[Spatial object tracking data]
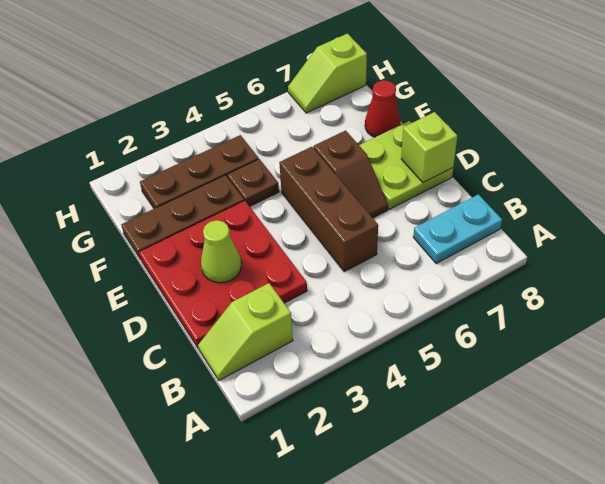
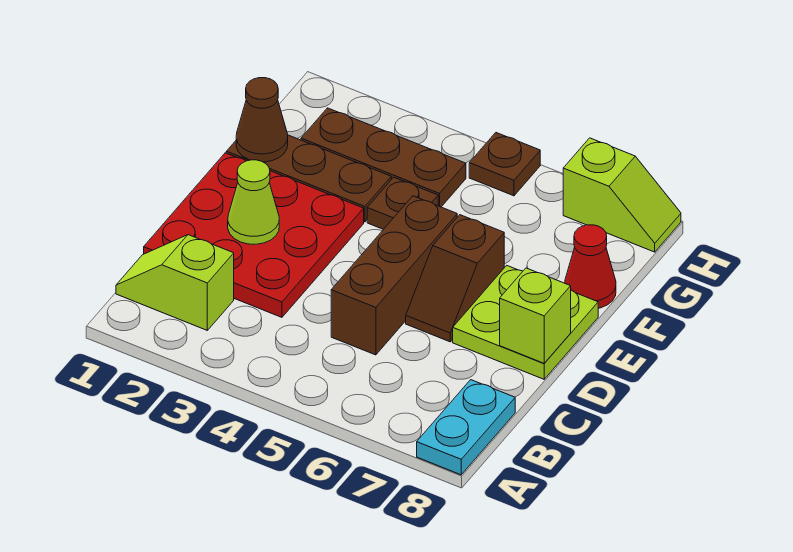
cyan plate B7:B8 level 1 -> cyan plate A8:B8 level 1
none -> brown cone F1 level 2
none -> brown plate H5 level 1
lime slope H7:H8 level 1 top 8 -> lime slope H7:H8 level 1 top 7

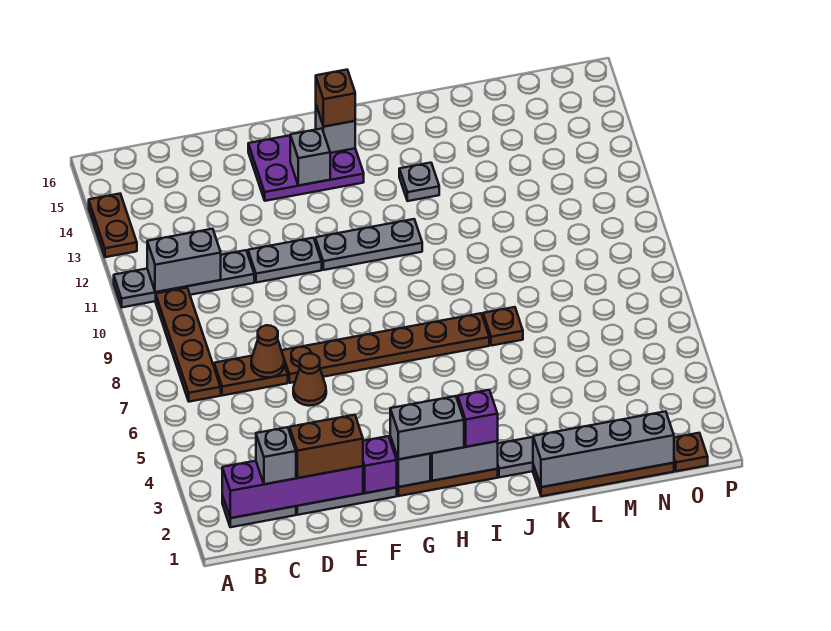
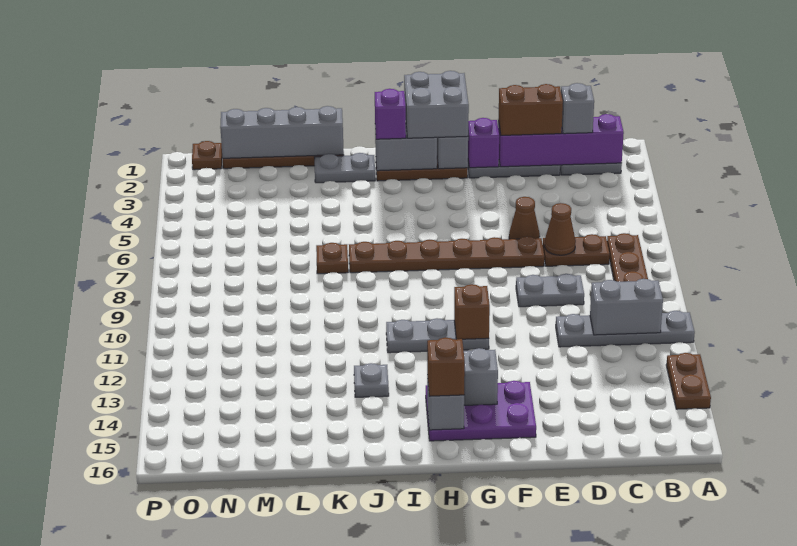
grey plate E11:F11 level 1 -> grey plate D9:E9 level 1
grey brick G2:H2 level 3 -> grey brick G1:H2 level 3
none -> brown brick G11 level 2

= WORK INSTRUCTION =
Transcribe the records above verbatim. Do not carry over any picture.

= ANSWER SPACE =
cyan plate B7:B8 level 1 -> cyan plate A8:B8 level 1
none -> brown cone F1 level 2
none -> brown plate H5 level 1
lime slope H7:H8 level 1 top 8 -> lime slope H7:H8 level 1 top 7

grey plate E11:F11 level 1 -> grey plate D9:E9 level 1
grey brick G2:H2 level 3 -> grey brick G1:H2 level 3
none -> brown brick G11 level 2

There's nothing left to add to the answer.